> WHAT THIS TASK INVOLVES
Lines in the entries below where the word "hammer" shows up should each be copied.

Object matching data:
───

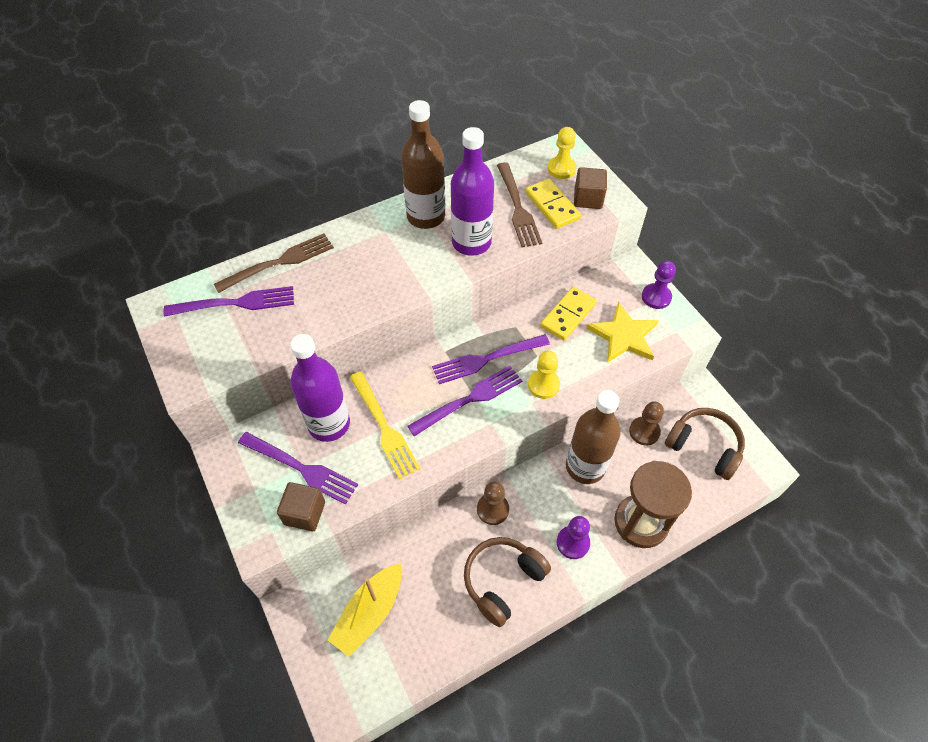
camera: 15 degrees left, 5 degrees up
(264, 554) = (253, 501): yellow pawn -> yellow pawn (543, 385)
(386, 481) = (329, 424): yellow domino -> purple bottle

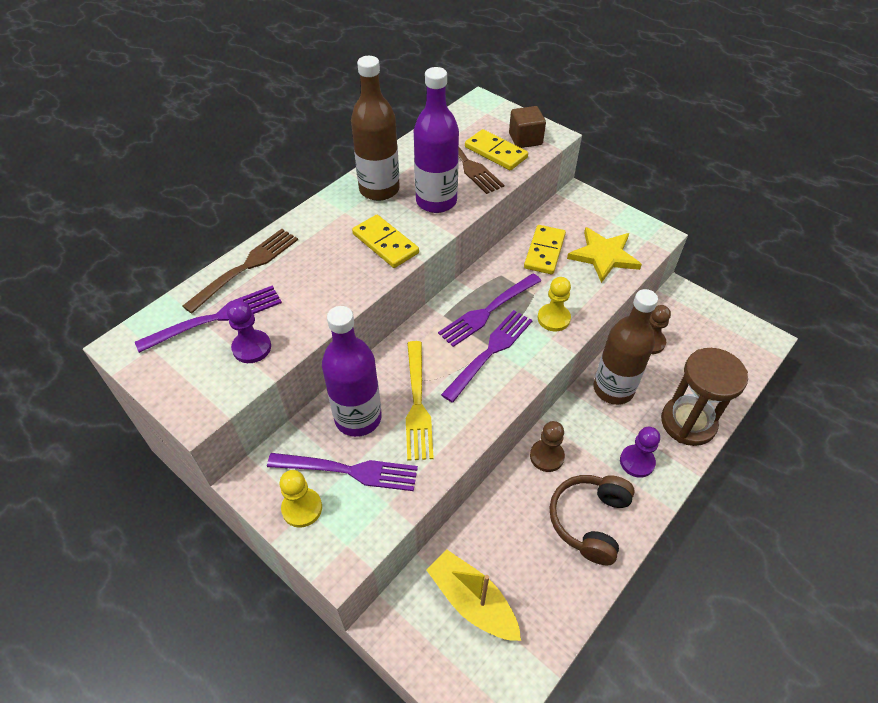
camera: 20 degrees left, 5 degrees down
(304, 513) = (374, 514): brown cube -> none
(369, 613) = (472, 601): yellow boat -> yellow boat turned 120 degrees clockwise
(384, 427) = (417, 403): yellow fork -> yellow fork turned 45 degrees clockwise
(406, 273) = (385, 243): none -> yellow domino
(561, 169) = (487, 120): yellow pawn -> yellow pawn (302, 508)
(656, 297) = (614, 216): purple pawn -> purple pawn (252, 348)
(704, 446) = (707, 339): brown headphones -> none

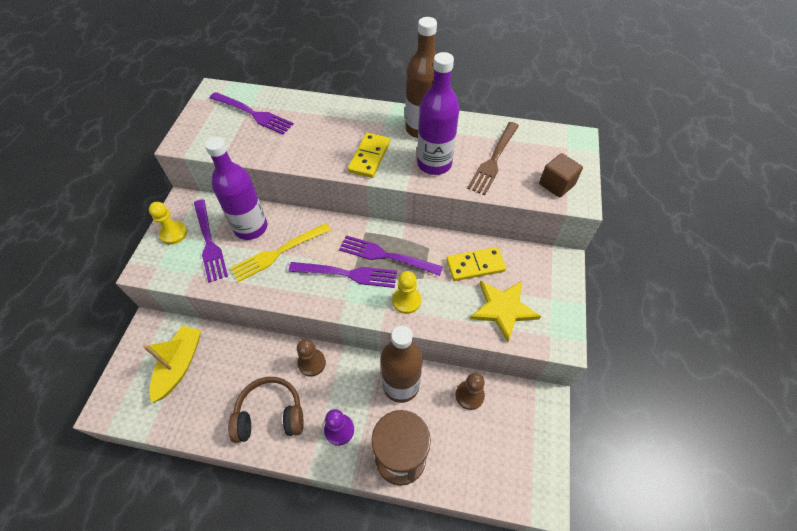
camera: 60 degrees right, 5 degrees up
(246, 267) = (302, 105): brown fork -> none
(252, 348) = (239, 140): purple pawn -> none
(495, 152) = (521, 173): yellow domino -> none

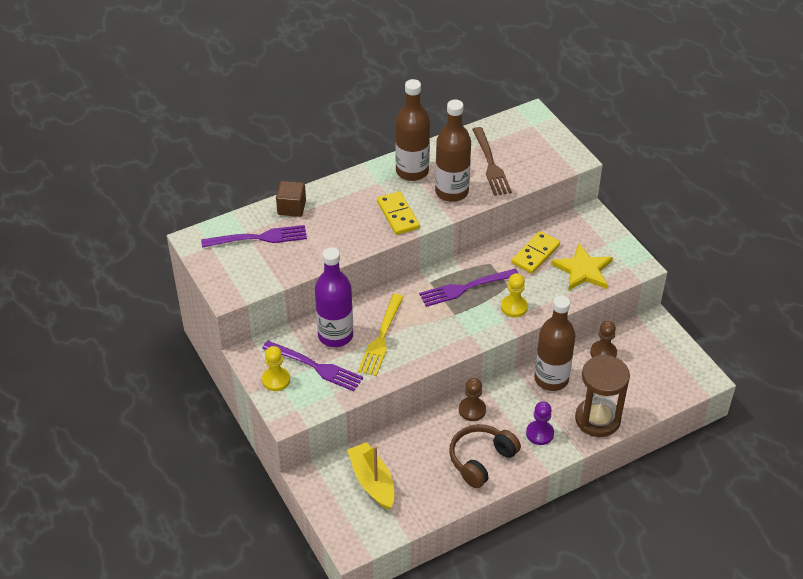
camera: 40 degrees left, 10 degrees down
(347, 274) = (452, 318): purple fork -> none
(434, 164) = (451, 192): purple bottle -> brown bottle
(556, 184) = (551, 157): brown cube -> brown cube (291, 208)

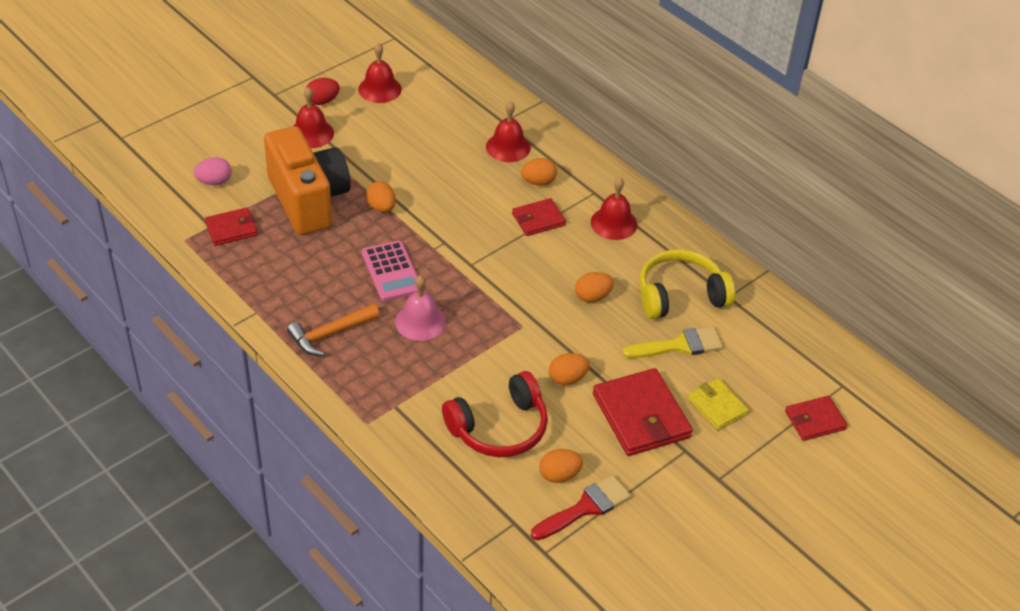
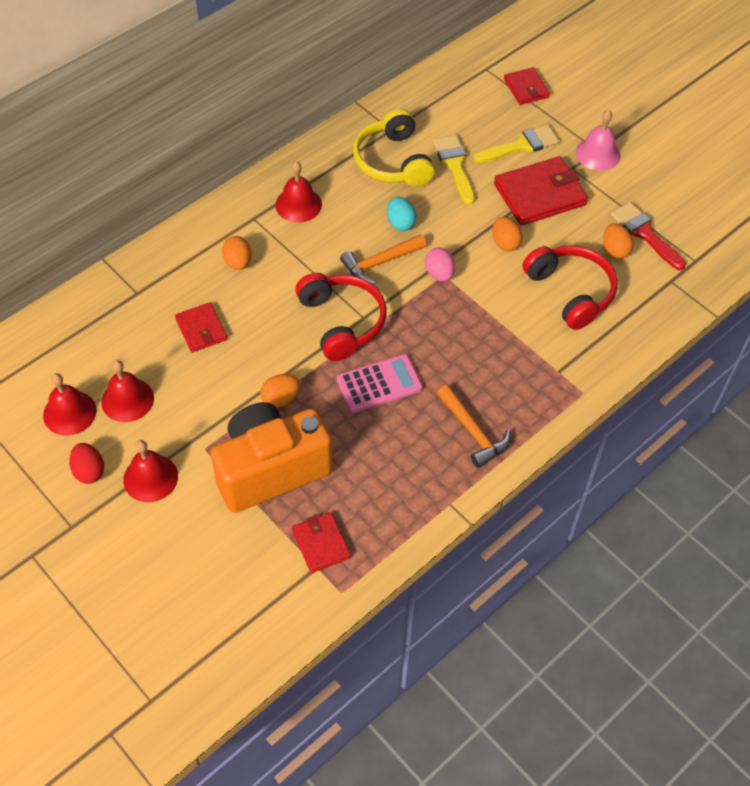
camera: 90 degrees left, 10 degrees up
(214, 182) = (239, 573): pink egg -> pink egg (439, 274)
(420, 321) = (447, 356): pink bell -> pink bell (597, 154)
(465, 249) = (342, 322): none -> red headphones
(508, 147) = (181, 288): red bell -> red bell (127, 400)
(538, 219) = (295, 263): red wallet -> red wallet (201, 329)
(539, 279) = (380, 262): none -> orange hammer
(592, 297) = (400, 223): orange egg -> turquoise egg
(717, 406) = (521, 145): yellow wallet -> yellow brush

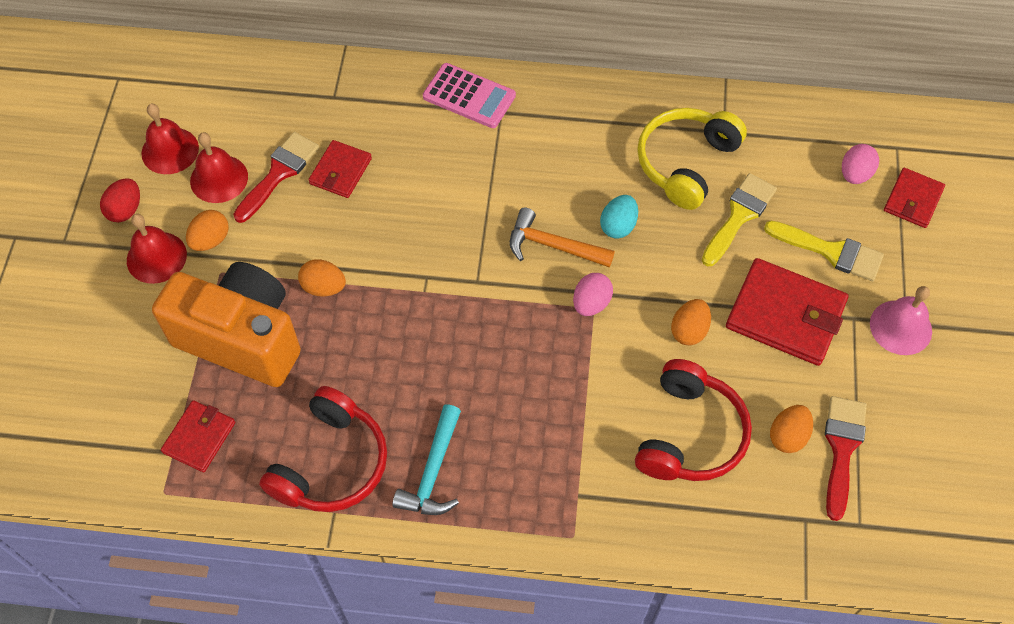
camera: 50 degrees right, 5 degrees up
(163, 363) = (279, 173): none -> red brush
(238, 262) = (439, 140): orange egg -> orange egg (210, 240)
(298, 204) = (552, 132): red bell -> none
(342, 322) = (454, 268): red headphones -> red headphones (331, 463)
(379, 384) = (413, 351): pink calculator -> pink calculator (469, 96)
(473, 432) = (432, 471): orange hammer -> turquoise hammer
(483, 98) = (855, 174): none -> pink egg

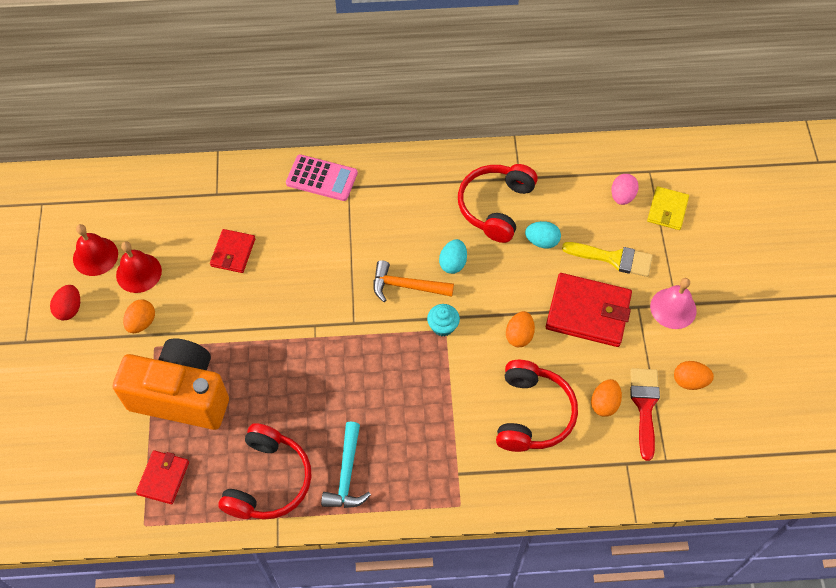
camera: 10 degrees left, 0 degrees up
(156, 257) = (102, 343): red bell -> none
(279, 173) = (185, 261): red brush -> none
(324, 287) = (237, 346): orange egg -> orange egg (689, 381)
(591, 303) = (443, 326): pink egg -> turquoise cupcake
(685, 163) = (495, 206): yellow headphones -> red headphones
(739, 215) = (542, 241): yellow brush -> turquoise egg
(913, 200) = (667, 210): red wallet -> yellow wallet

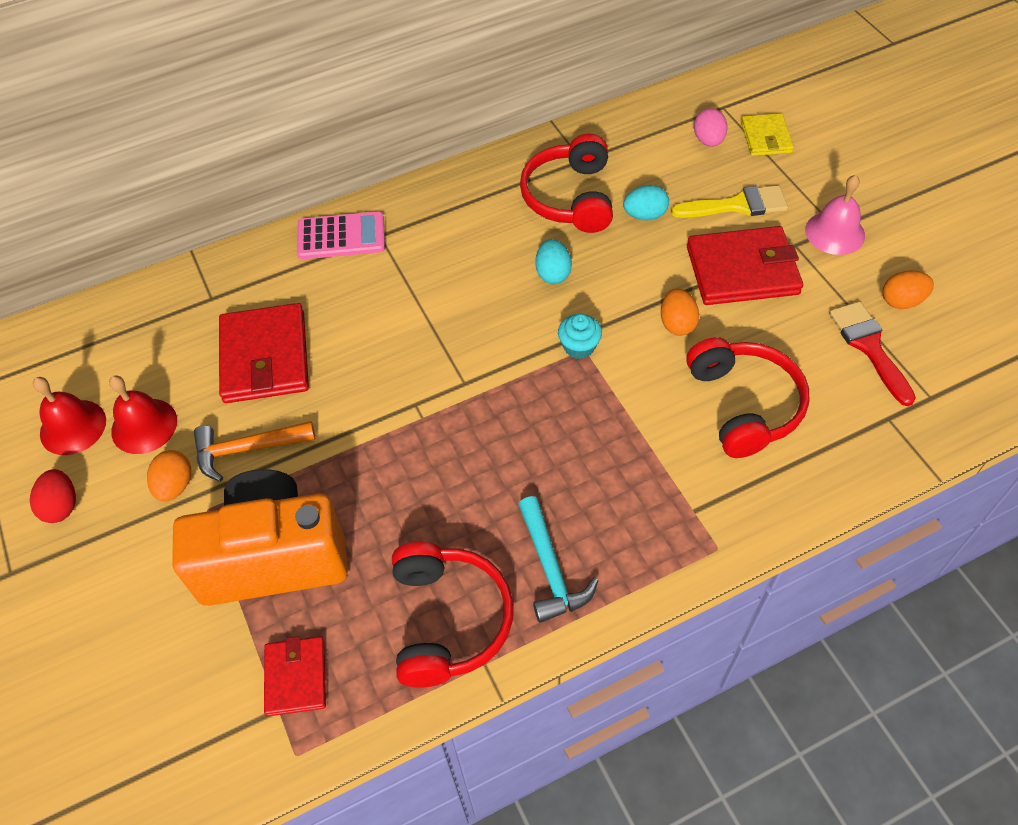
camera: 20 degrees left, 5 degrees down
(233, 252) = (265, 357): red wallet -> red wallet, size x1.74
(406, 286) = (509, 318): orange hammer -> orange hammer (247, 449)
(604, 403) = (821, 361): orange egg -> none

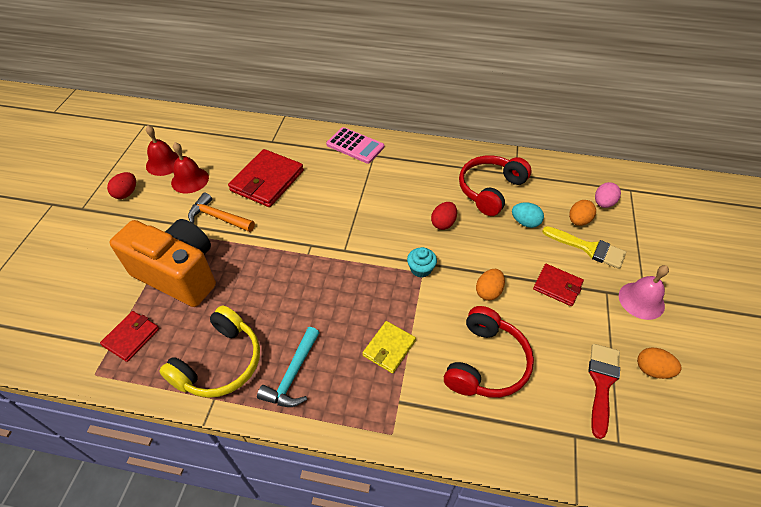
camera: 35 degrees right, 5 degrees down
(175, 485) = (175, 214): orange egg -> orange egg (578, 221)
(448, 620) = (220, 363): red headphones -> yellow headphones
(553, 273) = (443, 223): turquoise egg -> red egg
(742, 270) = (557, 286): red wallet -> red wallet, size x0.57
(766, 137) = (643, 221): yellow wallet -> yellow wallet (389, 348)

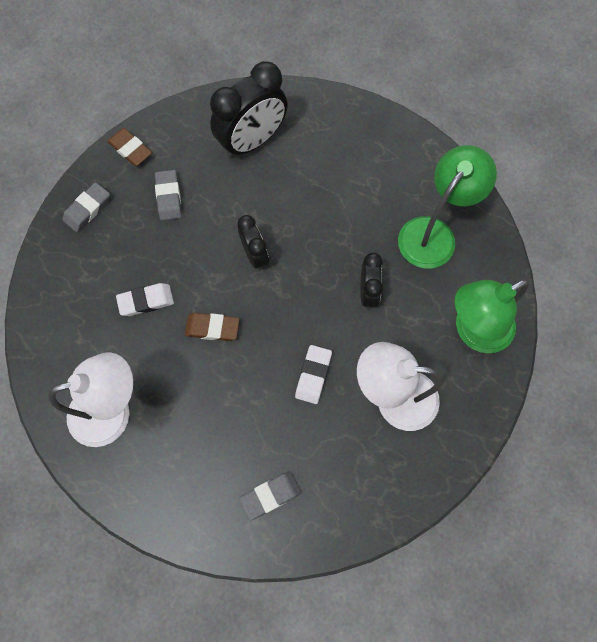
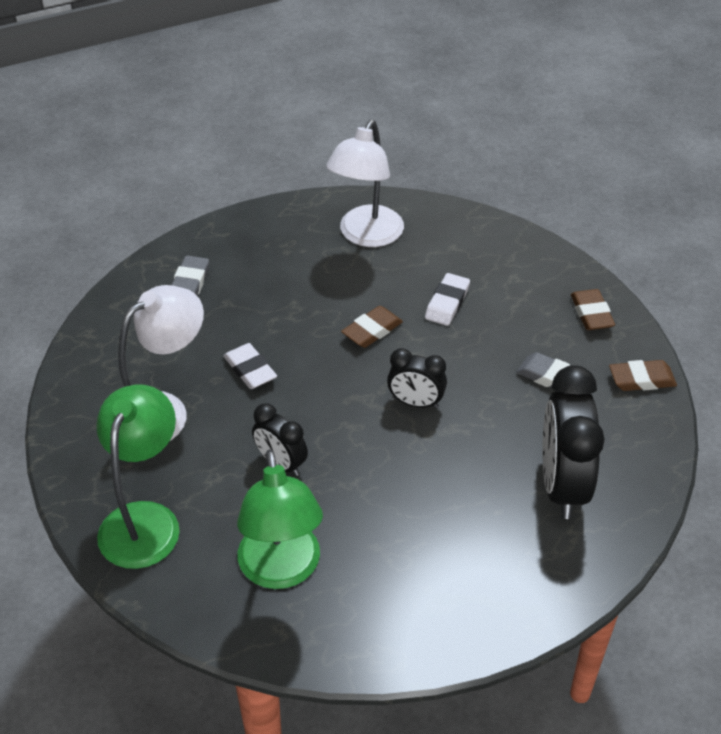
camera: 130 degrees right, 25 degrees down
(87, 209) = (591, 313): grey eraser -> brown eraser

───

> SOLVED PROBLEM
(539, 279) = (380, 262): none -> orange hammer
(473, 432) = (432, 471): orange hammer -> turquoise hammer
(406, 286) = (509, 318): orange hammer -> orange hammer (247, 449)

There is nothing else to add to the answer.